* [Data under study]
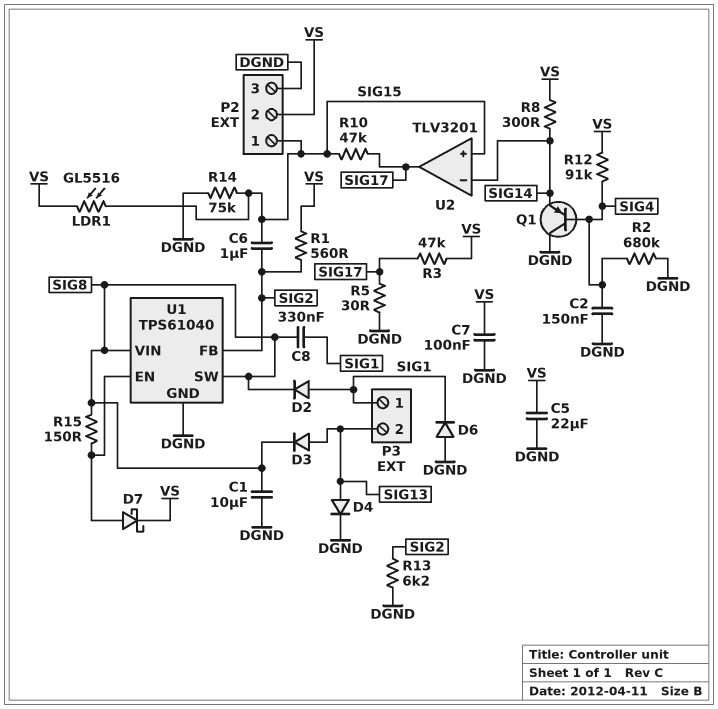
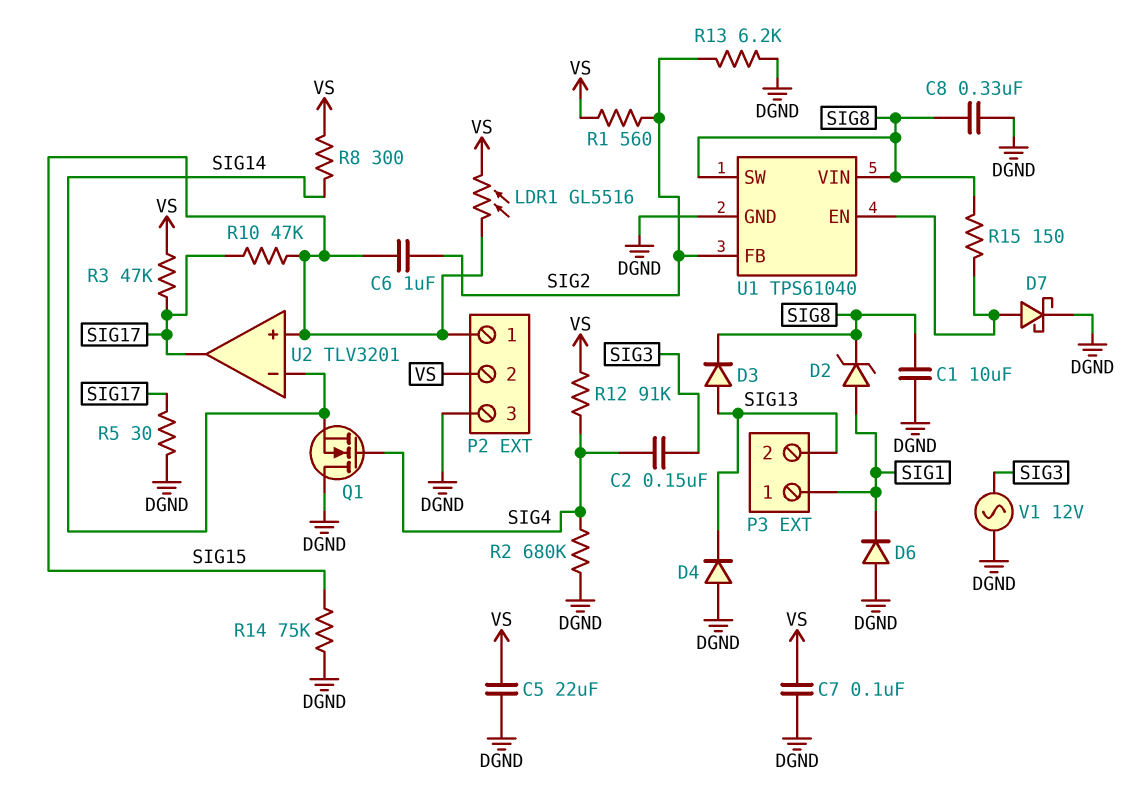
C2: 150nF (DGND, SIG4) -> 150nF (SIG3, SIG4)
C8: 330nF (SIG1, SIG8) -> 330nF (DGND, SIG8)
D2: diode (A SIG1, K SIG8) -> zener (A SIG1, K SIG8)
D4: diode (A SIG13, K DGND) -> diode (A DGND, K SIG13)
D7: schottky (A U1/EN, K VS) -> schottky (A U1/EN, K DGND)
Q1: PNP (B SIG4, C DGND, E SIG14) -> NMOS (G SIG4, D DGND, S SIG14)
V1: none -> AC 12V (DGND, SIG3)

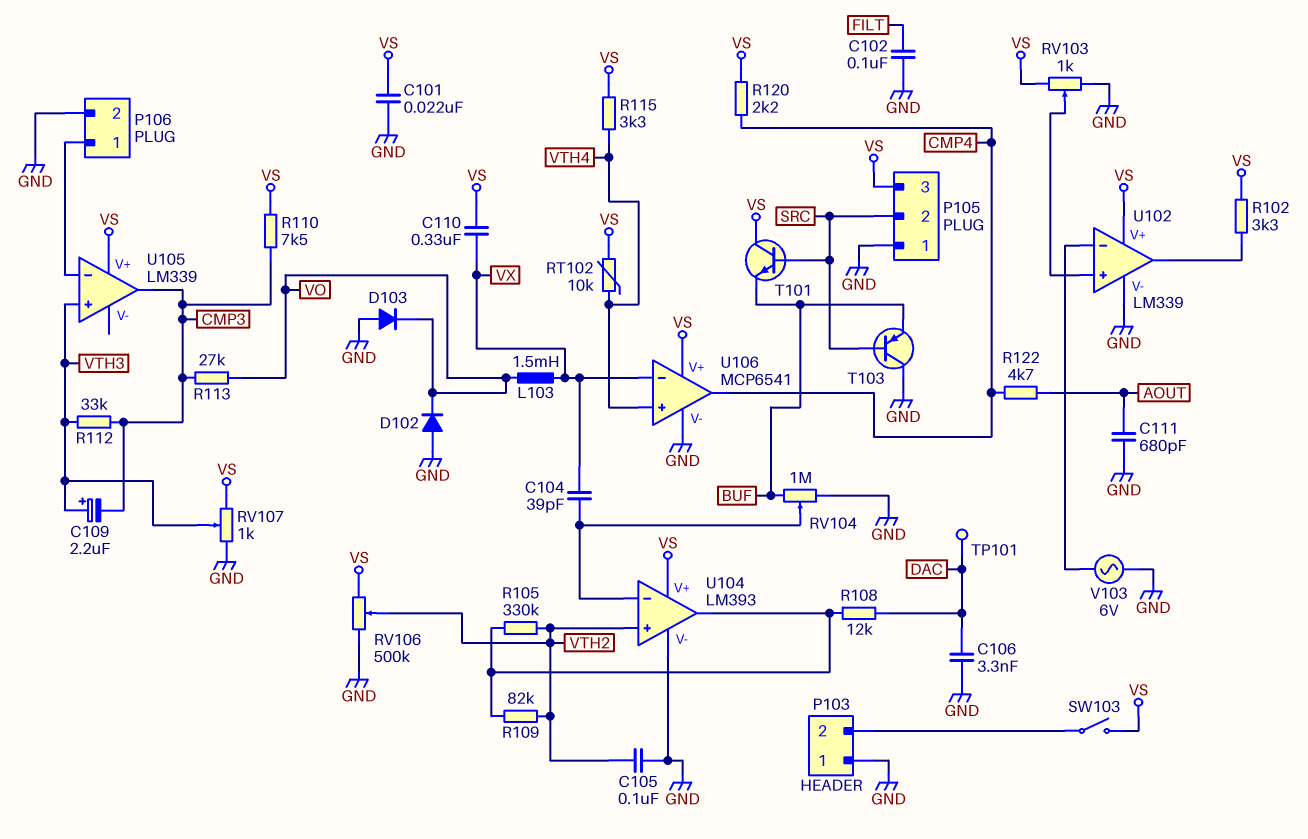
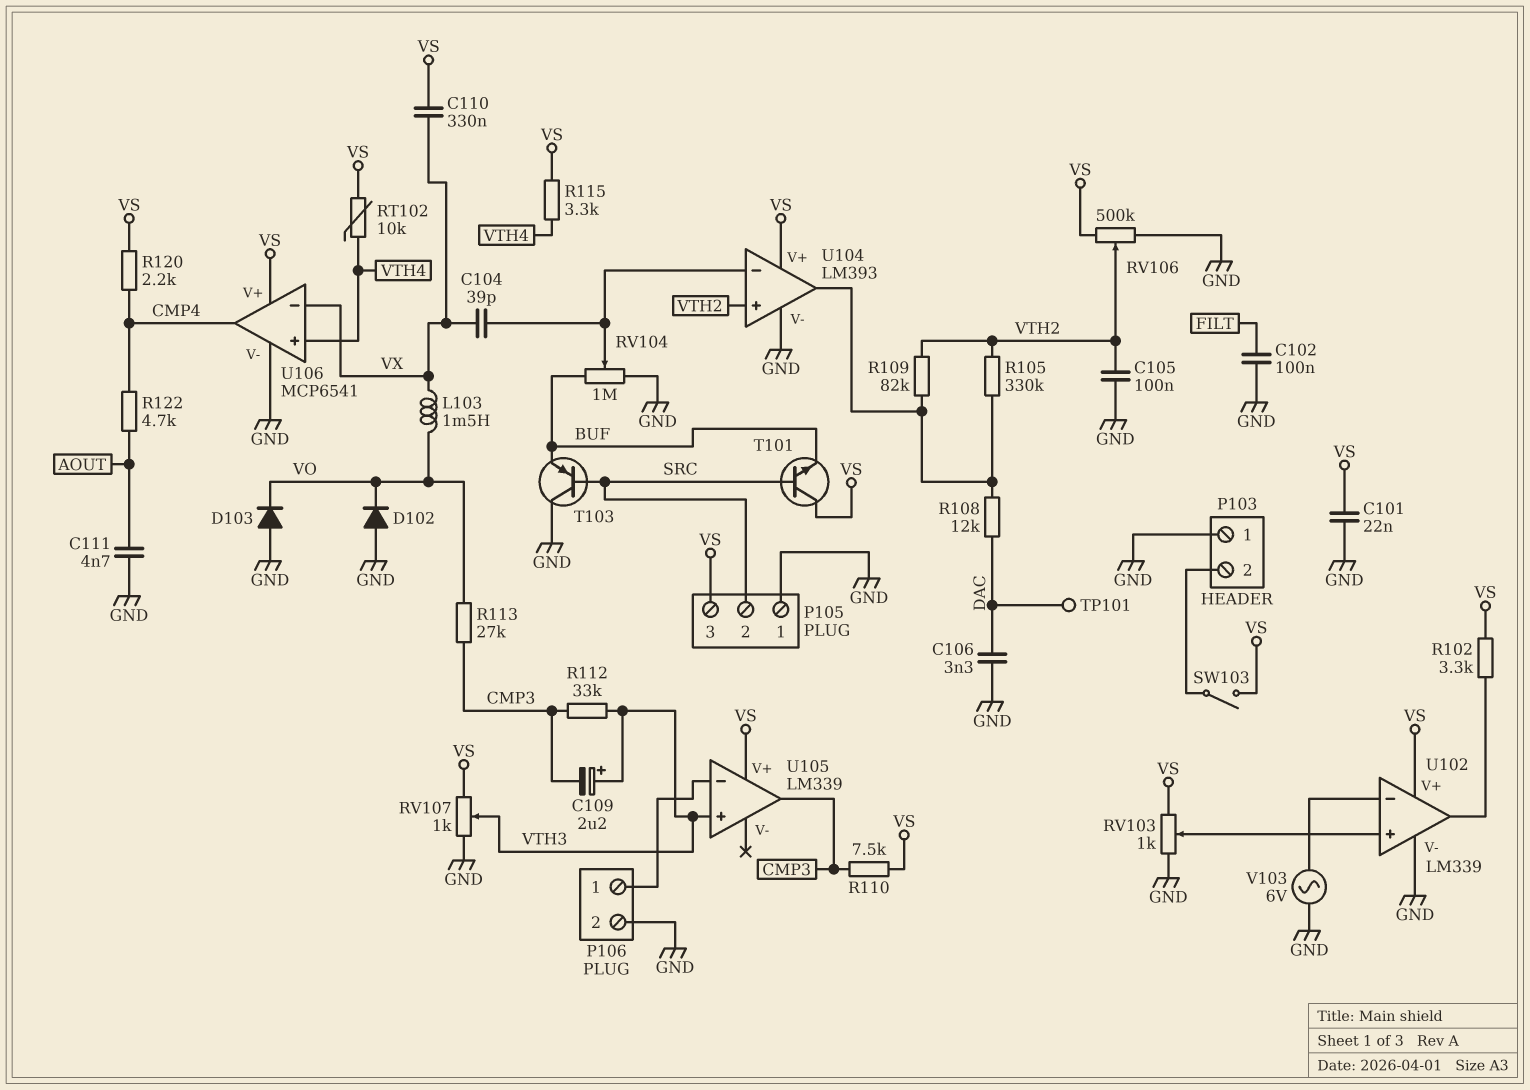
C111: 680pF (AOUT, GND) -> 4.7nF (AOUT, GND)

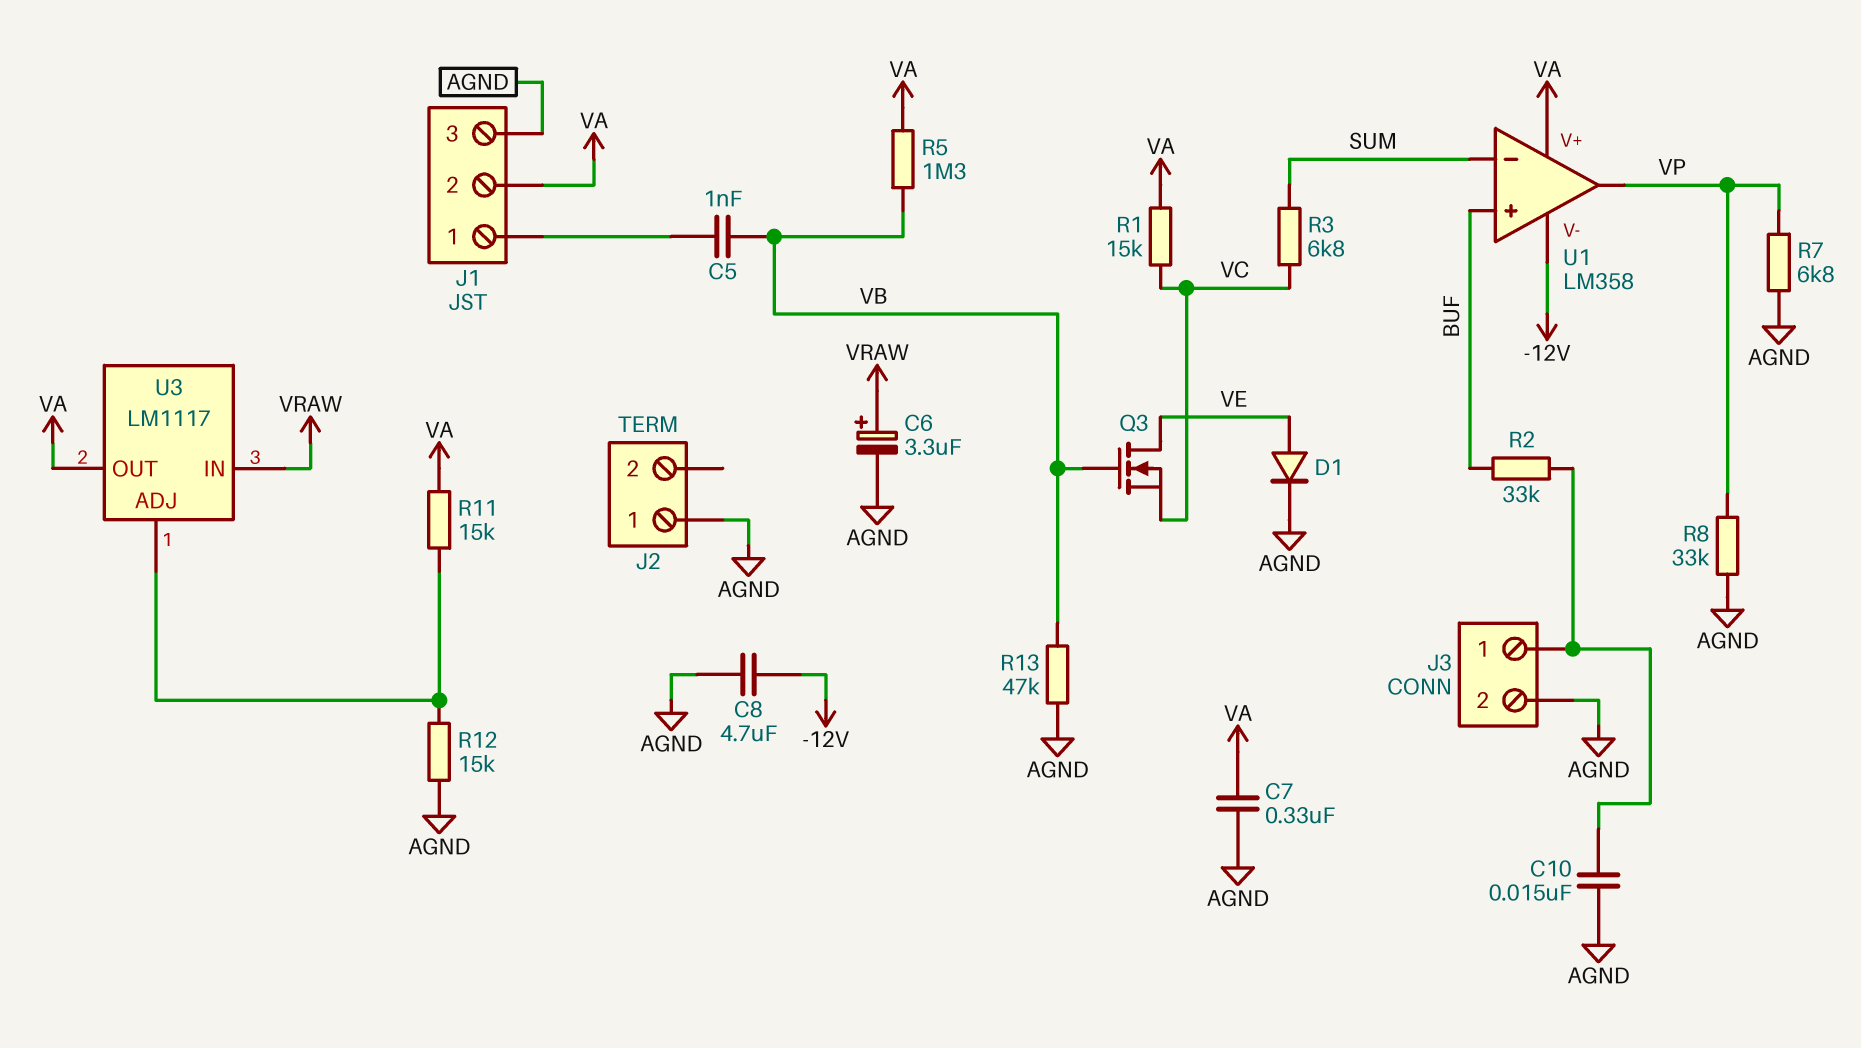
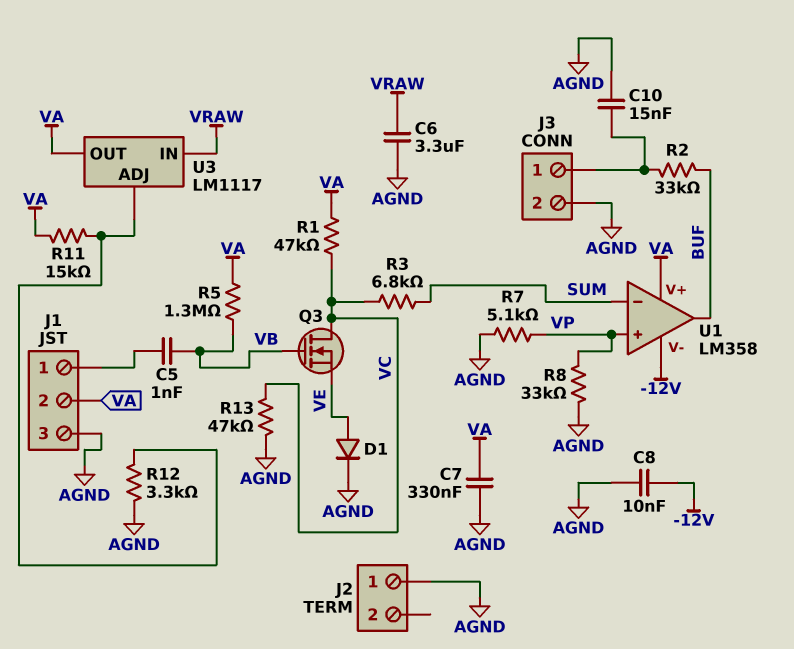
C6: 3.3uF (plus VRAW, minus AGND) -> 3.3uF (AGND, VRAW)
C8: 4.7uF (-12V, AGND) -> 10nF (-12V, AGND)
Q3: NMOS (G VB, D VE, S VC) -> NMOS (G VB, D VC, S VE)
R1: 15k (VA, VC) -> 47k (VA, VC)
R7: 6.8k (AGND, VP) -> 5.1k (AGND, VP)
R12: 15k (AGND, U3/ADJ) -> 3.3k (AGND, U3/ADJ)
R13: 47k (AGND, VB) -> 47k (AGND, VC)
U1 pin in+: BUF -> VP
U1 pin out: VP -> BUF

* [Action item] Your job is to transcribe the records exactly and in full. Pictures are not part of the copy.

* [Solution to the problem]
C2: 150nF (DGND, SIG4) -> 150nF (SIG3, SIG4)
C8: 330nF (SIG1, SIG8) -> 330nF (DGND, SIG8)
D2: diode (A SIG1, K SIG8) -> zener (A SIG1, K SIG8)
D4: diode (A SIG13, K DGND) -> diode (A DGND, K SIG13)
D7: schottky (A U1/EN, K VS) -> schottky (A U1/EN, K DGND)
Q1: PNP (B SIG4, C DGND, E SIG14) -> NMOS (G SIG4, D DGND, S SIG14)
V1: none -> AC 12V (DGND, SIG3)

C111: 680pF (AOUT, GND) -> 4.7nF (AOUT, GND)

C6: 3.3uF (plus VRAW, minus AGND) -> 3.3uF (AGND, VRAW)
C8: 4.7uF (-12V, AGND) -> 10nF (-12V, AGND)
Q3: NMOS (G VB, D VE, S VC) -> NMOS (G VB, D VC, S VE)
R1: 15k (VA, VC) -> 47k (VA, VC)
R7: 6.8k (AGND, VP) -> 5.1k (AGND, VP)
R12: 15k (AGND, U3/ADJ) -> 3.3k (AGND, U3/ADJ)
R13: 47k (AGND, VB) -> 47k (AGND, VC)
U1 pin in+: BUF -> VP
U1 pin out: VP -> BUF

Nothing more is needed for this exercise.